* [DATA UNDER STUDY]:
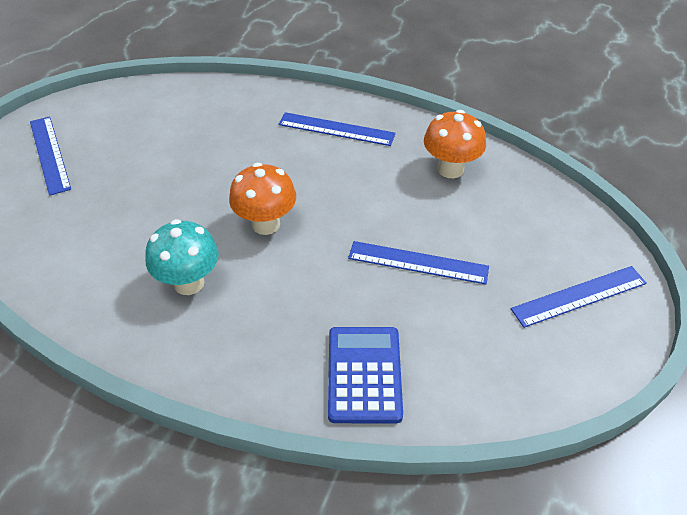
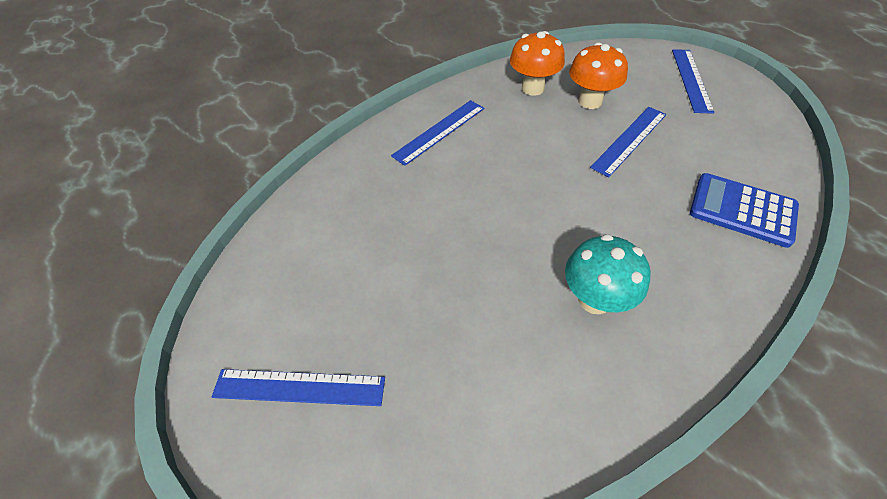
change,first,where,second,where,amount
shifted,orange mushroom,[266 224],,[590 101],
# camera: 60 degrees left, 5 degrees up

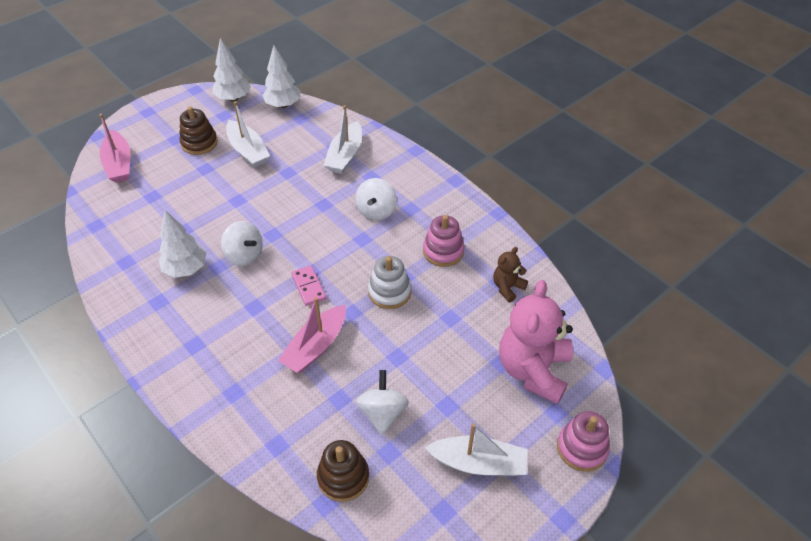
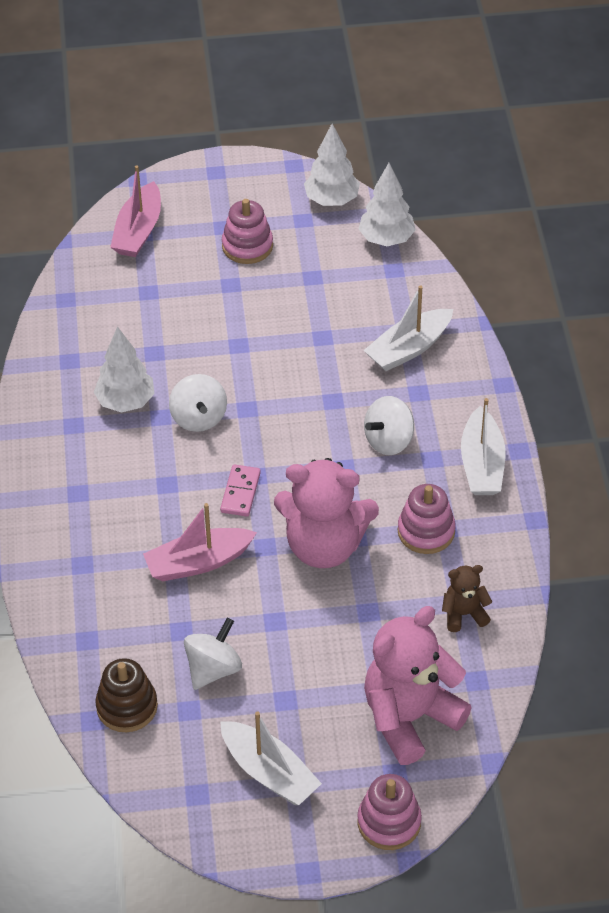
change,first,where,second,where,amount
shifted,snow-white boat,[248 151],,[482 464],
repainted,dark brown stacking toy,[199 143],pink stacking toy,[247 246],
swapped,snow-white stacking toy,[389 292],pink teddy,[324 546],
# camera: 35 degrees right, 0 degrees up

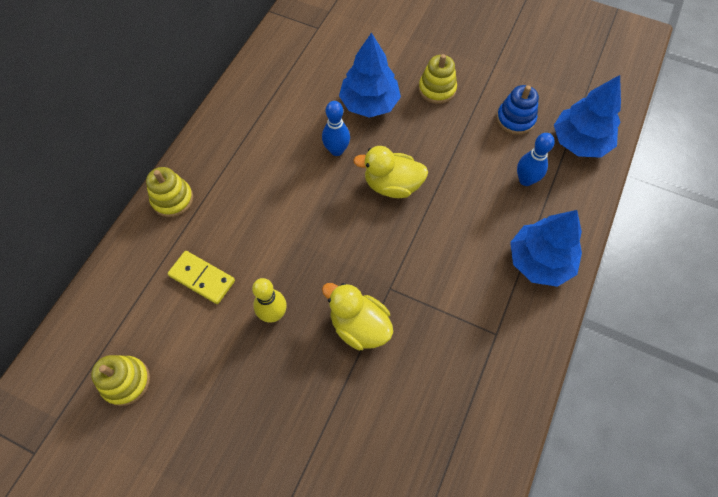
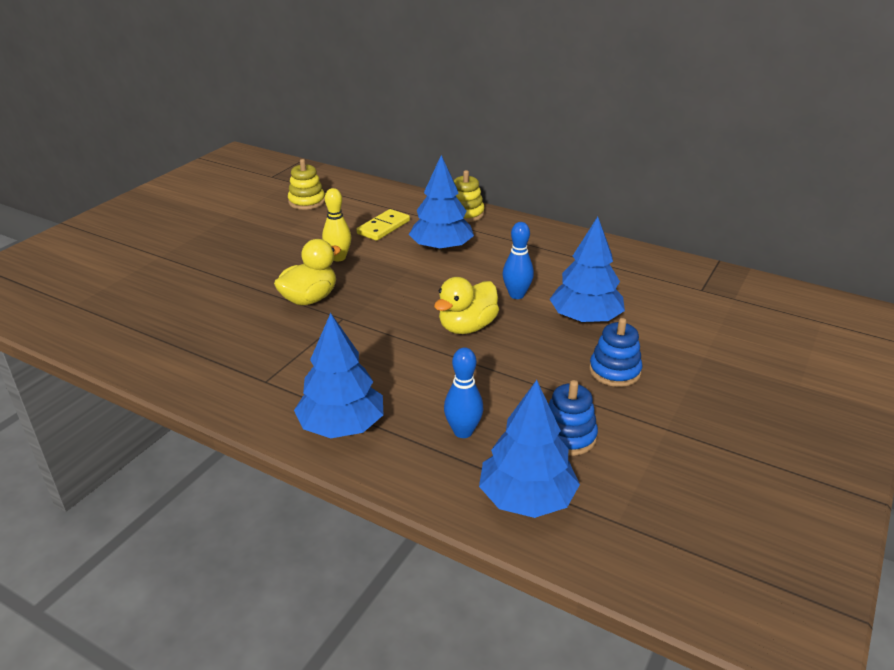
change,first,where,second,where,amount
repainted,bright yellow stacking toy,[437 89],cobalt stacking toy,[614 371],
rotated,bright yellow duck,[392 185],,[467 327],150 degrees counterclockwise
new,,,cobalt tree,[441 248],
# camera: 95 degrees right, 30 degrees down

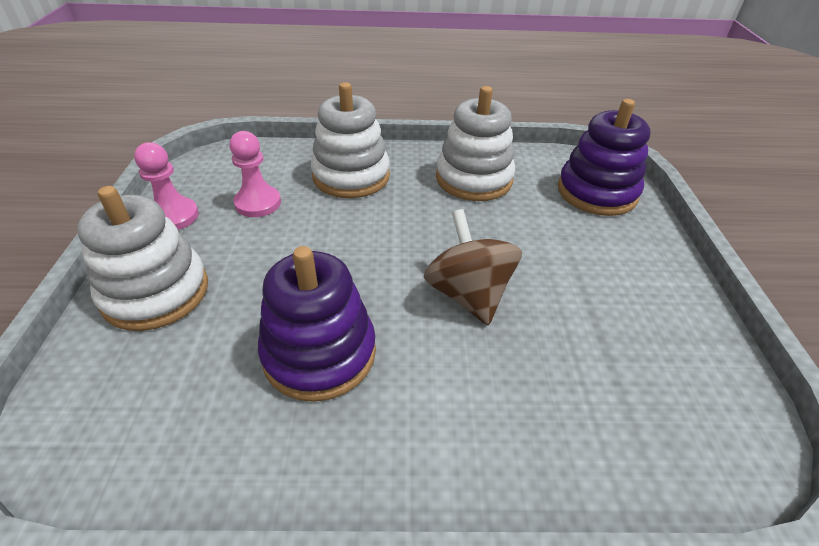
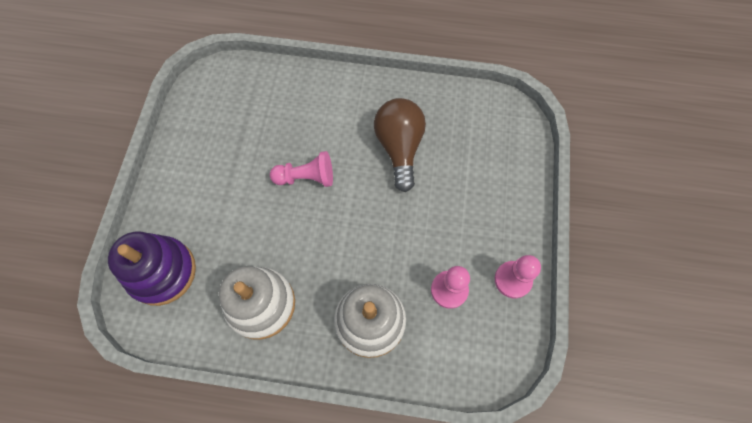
change,first,where,second,where,amount
gone,snow-white stacking toy,[156 292],,,
swapped,dark brown spinning top,[468 294],pink game pawn,[306 177],
swapped,purple stacking toy,[319 353],dark brown light bulb,[399 147],
# camera: 170 degrees left, 25 degrees up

* [WHAT YOU HAVE TO DO]: Please write out every line of the listing above exactly, and leave the images behind.

* [TASK SOLUTION]:
change,first,where,second,where,amount
shifted,orange mushroom,[266 224],,[590 101],
# camera: 60 degrees left, 5 degrees up

change,first,where,second,where,amount
shifted,snow-white boat,[248 151],,[482 464],
repainted,dark brown stacking toy,[199 143],pink stacking toy,[247 246],
swapped,snow-white stacking toy,[389 292],pink teddy,[324 546],
# camera: 35 degrees right, 0 degrees up

change,first,where,second,where,amount
repainted,bright yellow stacking toy,[437 89],cobalt stacking toy,[614 371],
rotated,bright yellow duck,[392 185],,[467 327],150 degrees counterclockwise
new,,,cobalt tree,[441 248],
# camera: 95 degrees right, 30 degrees down

change,first,where,second,where,amount
gone,snow-white stacking toy,[156 292],,,
swapped,dark brown spinning top,[468 294],pink game pawn,[306 177],
swapped,purple stacking toy,[319 353],dark brown light bulb,[399 147],
# camera: 170 degrees left, 25 degrees up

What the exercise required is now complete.